Which lines of the data contain the string "grey"? Show each of them.

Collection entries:
============
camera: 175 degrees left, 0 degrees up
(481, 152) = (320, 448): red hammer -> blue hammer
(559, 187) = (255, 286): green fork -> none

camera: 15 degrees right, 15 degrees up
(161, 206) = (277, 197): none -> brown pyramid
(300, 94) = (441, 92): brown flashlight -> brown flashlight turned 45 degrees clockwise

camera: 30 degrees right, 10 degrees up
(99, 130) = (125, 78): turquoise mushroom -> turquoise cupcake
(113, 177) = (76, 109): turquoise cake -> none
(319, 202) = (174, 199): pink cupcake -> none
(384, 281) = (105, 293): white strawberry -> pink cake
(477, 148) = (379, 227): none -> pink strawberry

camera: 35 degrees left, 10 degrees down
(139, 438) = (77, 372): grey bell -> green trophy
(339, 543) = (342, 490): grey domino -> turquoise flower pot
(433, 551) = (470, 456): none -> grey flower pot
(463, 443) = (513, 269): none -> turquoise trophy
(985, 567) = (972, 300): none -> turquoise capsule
============
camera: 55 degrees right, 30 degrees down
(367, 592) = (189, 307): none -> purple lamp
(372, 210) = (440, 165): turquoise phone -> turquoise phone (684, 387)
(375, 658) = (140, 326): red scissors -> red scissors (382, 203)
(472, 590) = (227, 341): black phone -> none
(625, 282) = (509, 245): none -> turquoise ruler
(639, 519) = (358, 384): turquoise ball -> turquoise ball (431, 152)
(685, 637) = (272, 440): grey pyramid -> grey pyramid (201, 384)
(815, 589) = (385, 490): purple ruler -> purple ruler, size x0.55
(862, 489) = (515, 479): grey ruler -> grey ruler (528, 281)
============
Written answer:
(139, 438) = (77, 372): grey bell -> green trophy
(339, 543) = (342, 490): grey domino -> turquoise flower pot
(433, 551) = (470, 456): none -> grey flower pot
(685, 637) = (272, 440): grey pyramid -> grey pyramid (201, 384)
(862, 489) = (515, 479): grey ruler -> grey ruler (528, 281)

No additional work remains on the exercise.